## [REQUEST]
In the items below, how many lines contain the string "shortInstrumentName" with matching case? Reply with the number only.

## [LISTED RECORDS]
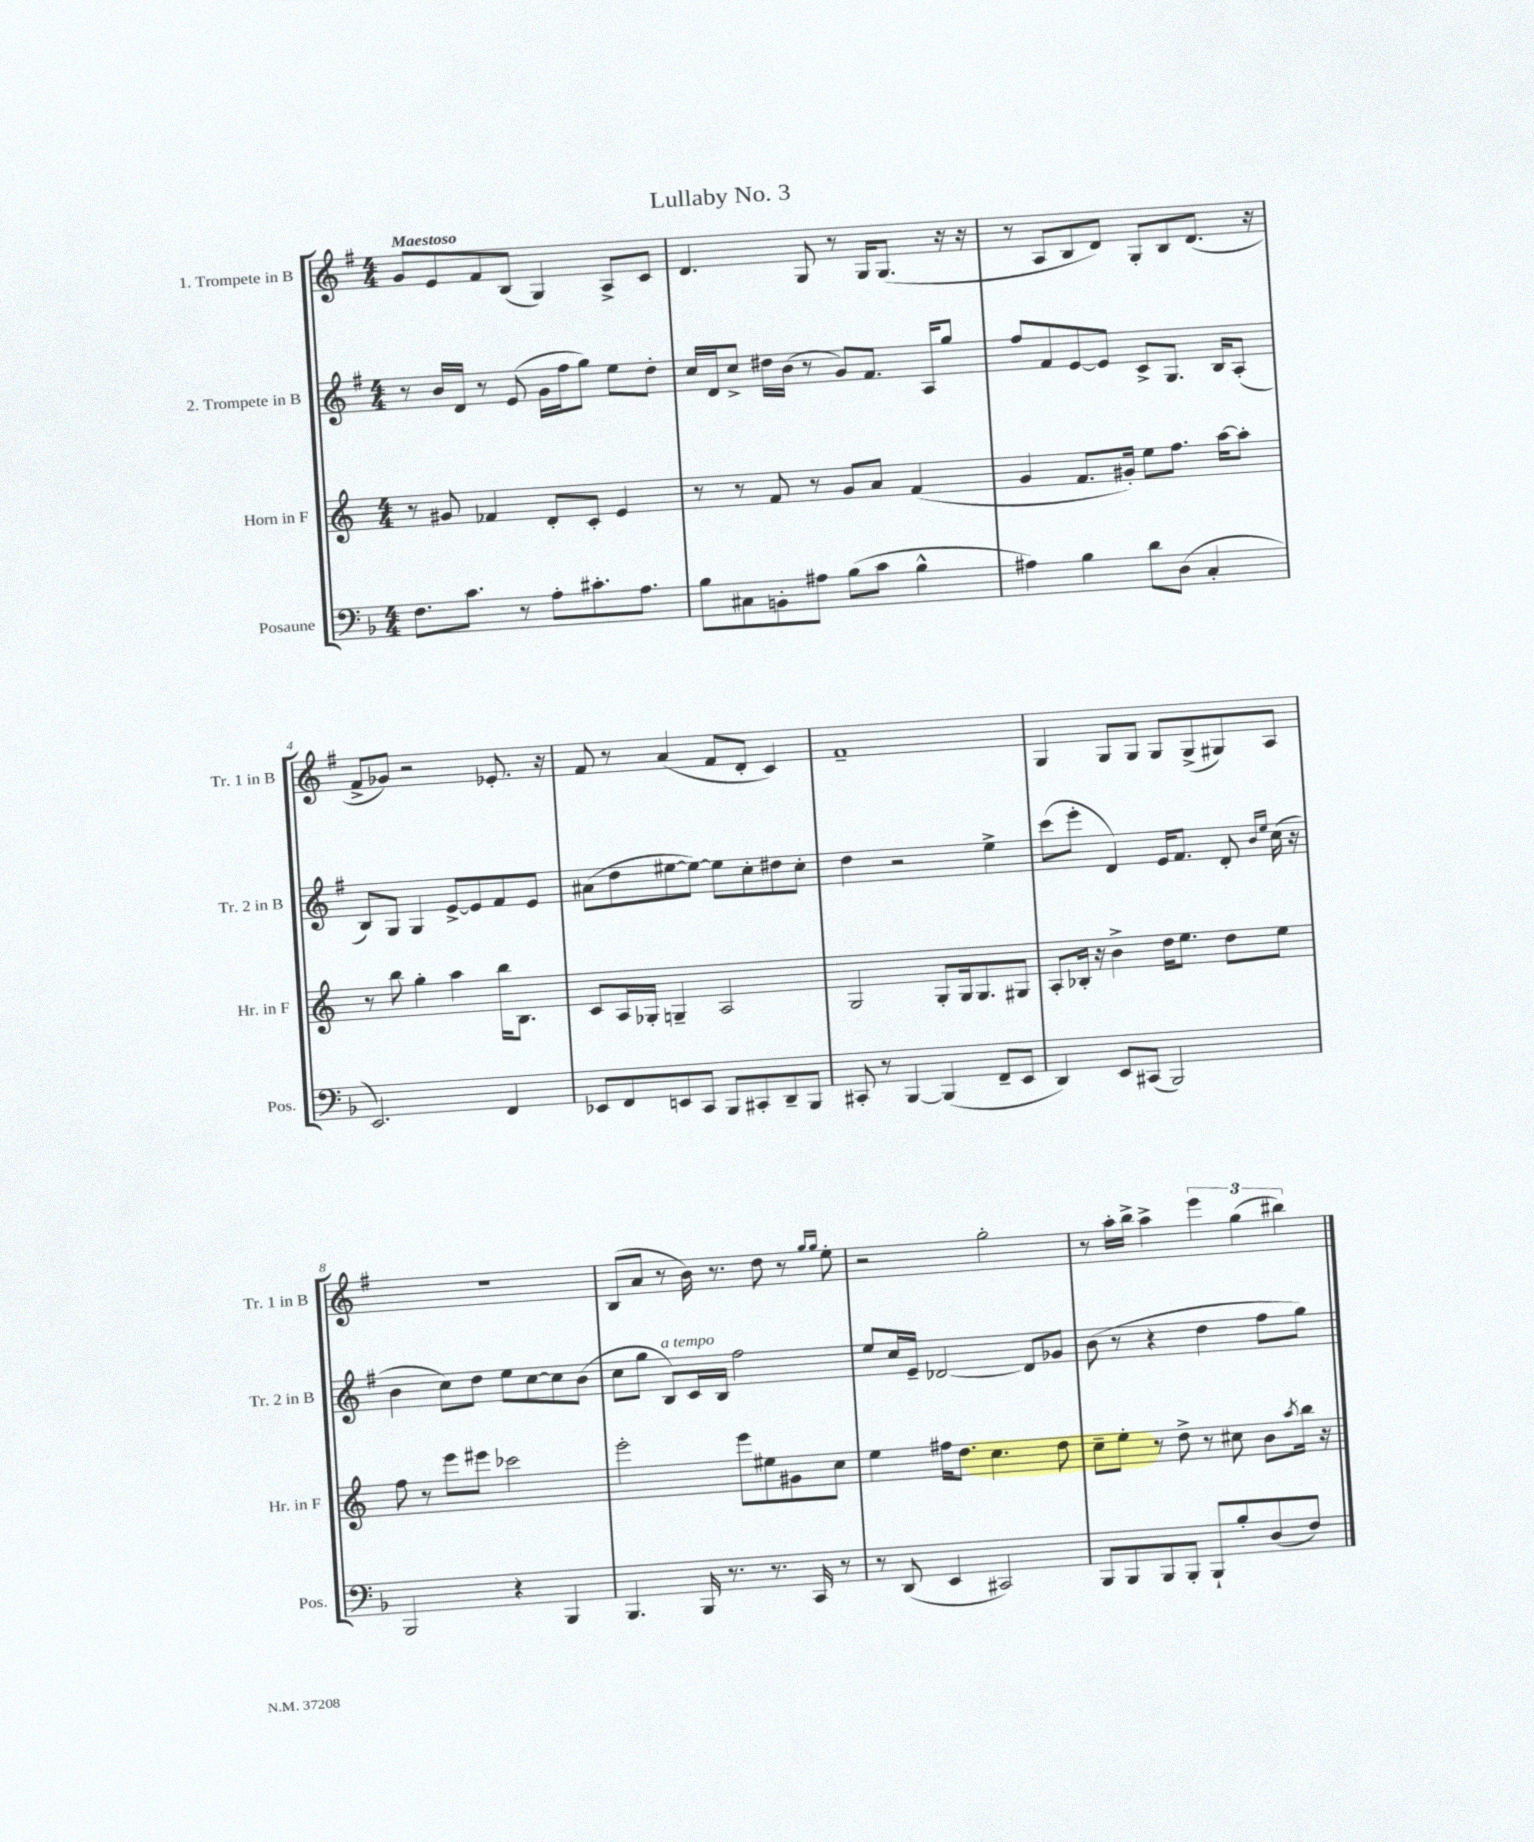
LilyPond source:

\header { title = "Lullaby No. 3" }
<<
\new StaffGroup <<
\new Staff = "s0" \with { instrumentName = "1. Trompete in B" shortInstrumentName = "Tr. 1 in B" } {
    \clef treble \key g \major \numericTimeSignature \time 4/4 \tempo "Maestoso"
    g'8 e'8 fis'8 b8( g4) a8-> c'8 |
    d'4. g8 r8 g16 g8.( r16 r16 |
    r8 a8 b8 d'8) g8-. b8 d'8.( r16 |
    fis'8-> ges'8) r2 ees'8.-. r16 |
    fis'8 r8 a'4( fis'8 d'8-. c'4) |
    fis'1-- |
    g4 g8 g8 g8 g8->( gis8) a8 |
    R1 |
    b8( a'8 r8 b'16) r8. d''8 r8 \grace { g''16 g''16 } e''8-. |
    r2 g''2-. |
    r8 a''16-. b''16-> a''4-> \tuplet 3/2 { e'''4 g''4( bis''4) } \bar "|." |
}
\new Staff = "s1" \with { instrumentName = "2. Trompete in B" shortInstrumentName = "Tr. 2 in B" } {
    \clef treble \key g \major \numericTimeSignature \time 4/4
    r8 b'16 d'16 r8 e'8( g'16 fis''16 g''8) e''8 d''8-. |
    c''16 d'16 c''8-> dis''16 b'16( r8 g'8) fis'8. a16 g''8 |
    fis''8 fis'8 e'8~ e'8 c'8-> g8. b16 a8-.( |
    b8) g8 g4 e'8~-> e'8 fis'8 e'8 |
    ais'8( d''8 eis''8~ eis''8~) eis''8 c''8-. dis''8 c''8-. |
    d''4 r2 e''4-> |
    c'''8( e'''8-. d'4) e'16 fis'8. d'8-. \grace { b'16 e''16 } c''16( r16 |
    b'4 c''8) d''8 e''8 c''8~ c''8 b'8( |
    c''8 g''8 b8^\markup { \italic "a tempo" }) c'16 b16 fis''2 |
    e''8 c''16 e'16-- des'2~ des'8 ges'8 |
    b'8( r8 r4 d''4 fis''8 g''8) \bar "|." |
}
\new Staff = "s2" \with { instrumentName = "Horn in F" shortInstrumentName = "Hr. in F" } {
    \clef treble \key c \major \numericTimeSignature \time 4/4
    r8 gis'8 fes'4 d'8-. c'8-. e'4 |
    r8 r8 f'8 r8 g'8 a'8 f'4( |
    g'4 f'8. gis'16-.) e''8 f''8. a''16~ a''8-. |
    r8 b''8 g''4-. a''4 b''16 b8. |
    c'8 a16 ges16-. g4-- a2 |
    g2 g8-. g16 g8. gis8 |
    a8-. bes16-. r16 b'4-> d''16 e''8. d''8 e''8 |
    f''8 r8 e'''8 eis'''8 ces'''2 |
    e'''2-. e'''8 eis''8 gis'8 c''8 |
    e''4 fis''16 d''8. c''4. d''8 |
    c''8-- e''8-. r8 d''8-> r8 cis''8 b'8 \acciaccatura { a''8 } b''16 r16 \bar "|." |
}
\new Staff = "s3" \with { instrumentName = "Posaune" shortInstrumentName = "Pos." } {
    \clef bass \key f \major \numericTimeSignature \time 4/4
    f8. c'8. r8 a8-. cis'8.-. a8. |
    bes8 cis8 b,8-. ais8 bes8( c'8 bes4-^ |
    ais4) bes4 d'8 d8( c4-. |
    e,2.) f,4 |
    ees,8 f,8 e,8 c,8 bes,,8 cis,8-. d,8-- bes,,8 |
    cis,8-. r8 bes,,4~ bes,,4( f,8-- e,8 |
    d,4) e,8 cis,8( bes,,2) |
    bes,,2 r4 bes,,4 |
    bes,,4. bes,,16 r8. r8. c,16 r8 |
    r8 d,8( e,4 cis,2) |
    bes,,8 bes,,8 bes,,8 bes,,8-. bes,,8-! bes8-. d8( f8) \bar "|." |
}
>>
>>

## [COMPLETED TASK]
4